> WORK REQUEST
Could you please repeat the entries below word for word, with the images left out?

(Image change detection data)
--*--
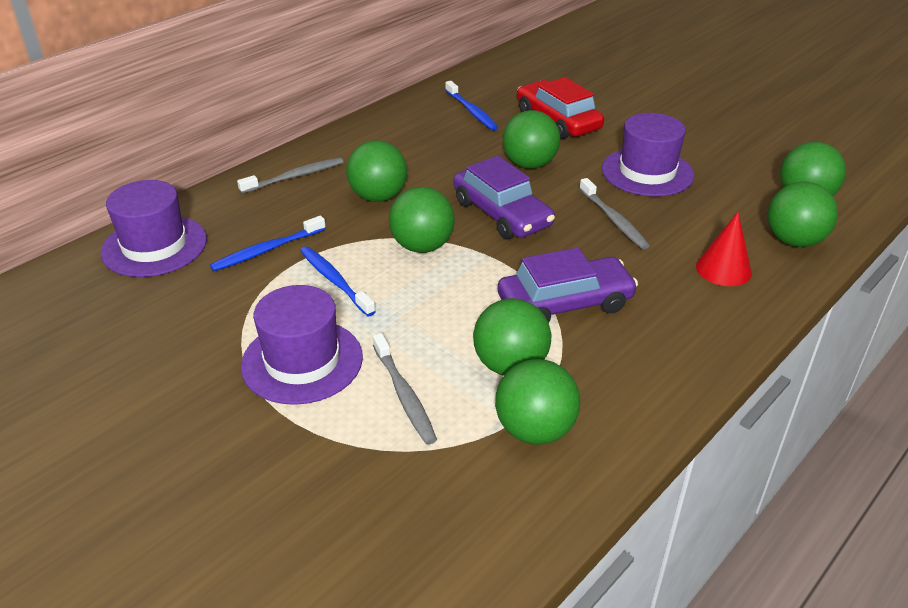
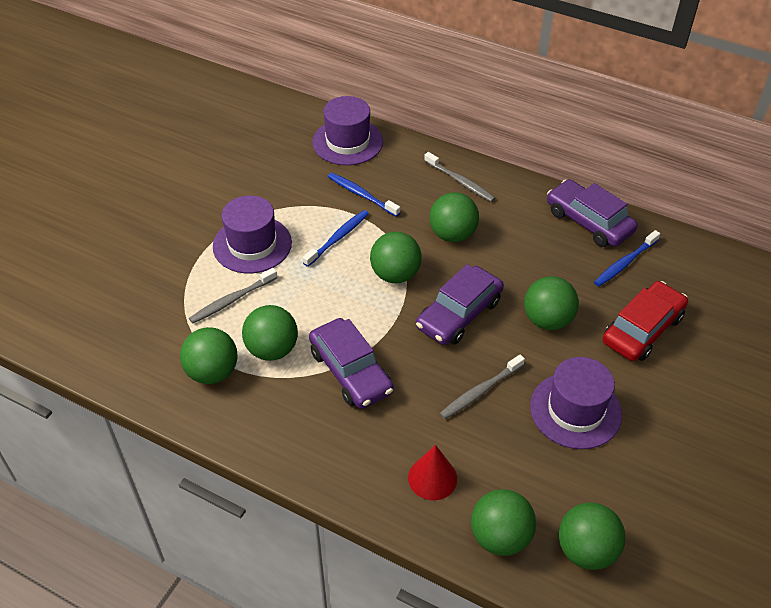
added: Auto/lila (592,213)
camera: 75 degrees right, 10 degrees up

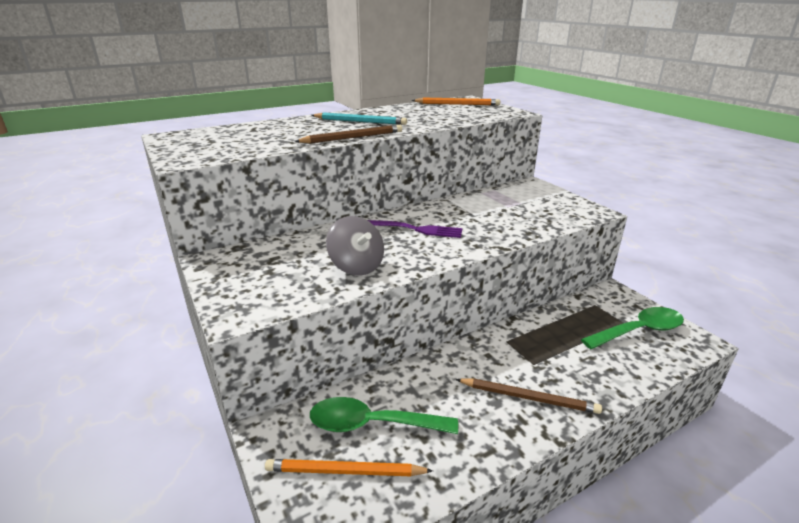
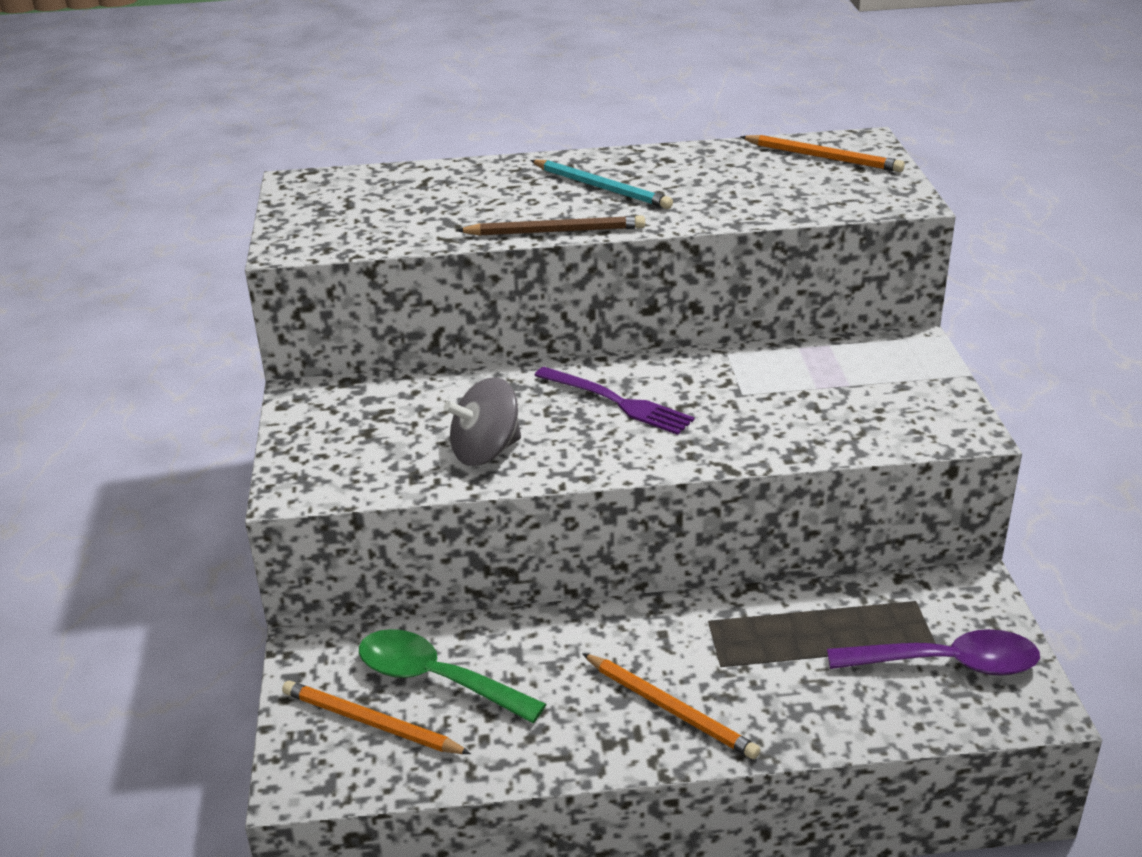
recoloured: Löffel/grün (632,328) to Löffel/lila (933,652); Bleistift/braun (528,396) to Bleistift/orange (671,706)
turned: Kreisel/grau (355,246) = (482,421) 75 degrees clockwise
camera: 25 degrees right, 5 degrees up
--*--
> EXPECTED OUTPUT
added: Auto/lila (592,213)
camera: 75 degrees right, 10 degrees up

recoloured: Löffel/grün (632,328) to Löffel/lila (933,652); Bleistift/braun (528,396) to Bleistift/orange (671,706)
turned: Kreisel/grau (355,246) = (482,421) 75 degrees clockwise
camera: 25 degrees right, 5 degrees up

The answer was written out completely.